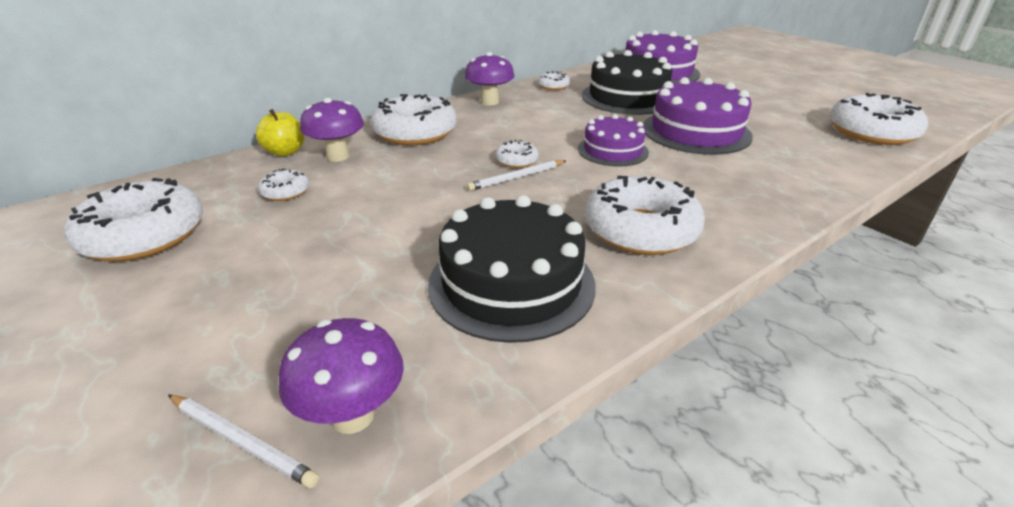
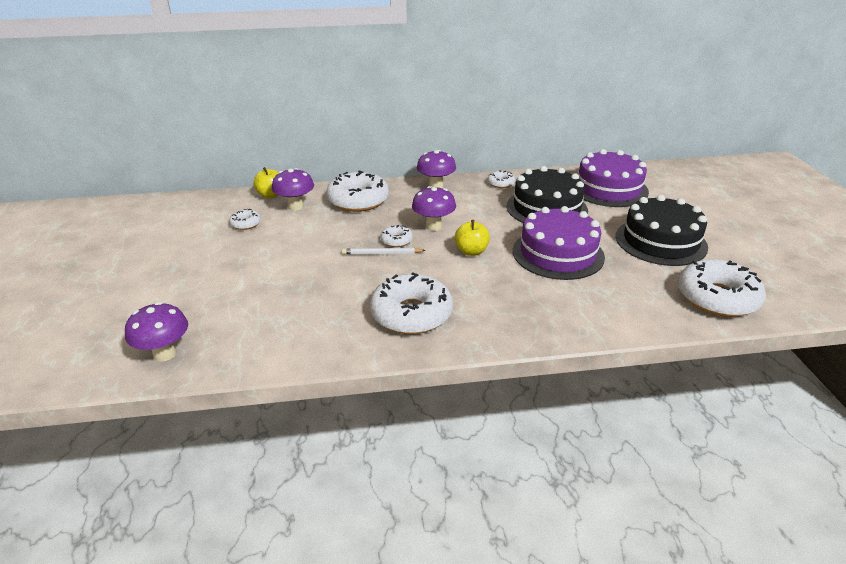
camera: 30 degrees right, 0 degrees up
(144, 235) = (161, 231): white donut -> none
(242, 441) = (118, 346): white pencil -> none
(511, 283) = (299, 319): black cake -> black cake (660, 241)
(539, 137) = (433, 226): none -> purple mushroom
(612, 150) = (471, 251): purple cake -> yellow apple

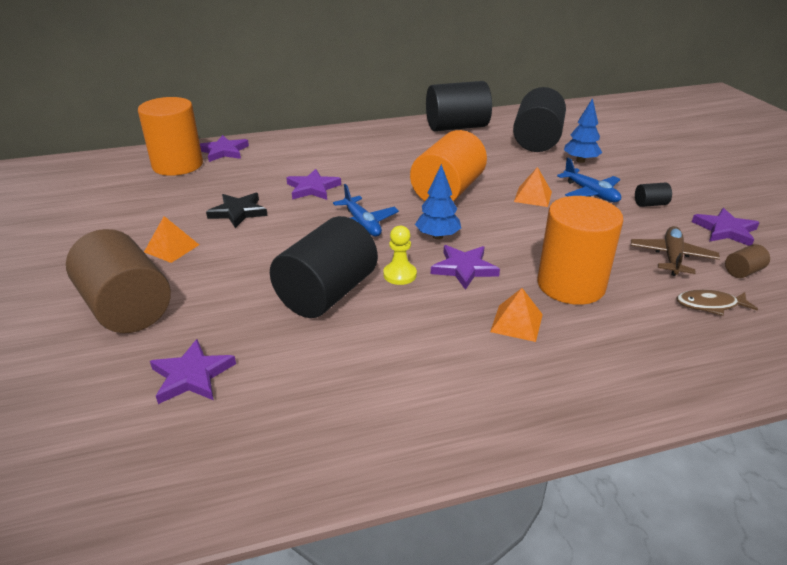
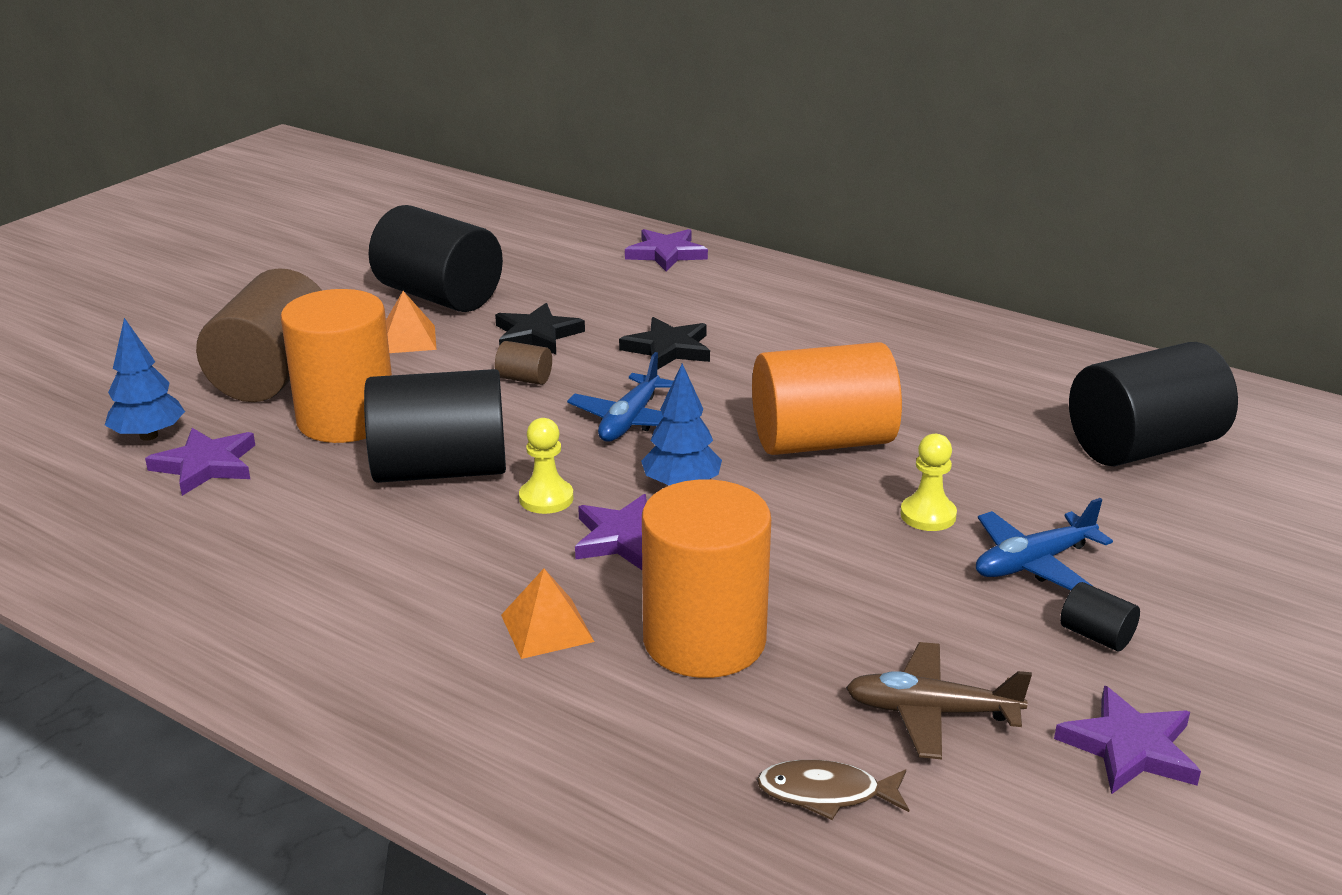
camera: 50 degrees right, 5 degrees down
(177, 165) = (586, 248): orange cylinder -> orange cylinder (346, 419)
(312, 188) = (668, 349): purple star -> black star
(456, 127) = (1054, 363): black cylinder -> black cylinder (439, 296)
(533, 196) = (928, 515): orange pyramid -> yellow pawn
(580, 160) = (1144, 513): blue tree -> blue tree (149, 436)
(590, 193) = (1033, 563): blue plane -> blue plane turned 45 degrees clockwise
(672, 257) = (931, 712): brown plane -> brown plane turned 150 degrees counterclockwise
(710, 305) = (826, 793): brown fish -> brown fish turned 45 degrees counterclockwise
(743, 271) = (995, 805): brown cylinder -> brown cylinder (524, 379)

__WHAT YOU NEED TO DO__: Search the entries for the word "none" and copy every line that holds it.

__WRITTEN REPLY__:
(144, 235) = (161, 231): white donut -> none
(242, 441) = (118, 346): white pencil -> none
(539, 137) = (433, 226): none -> purple mushroom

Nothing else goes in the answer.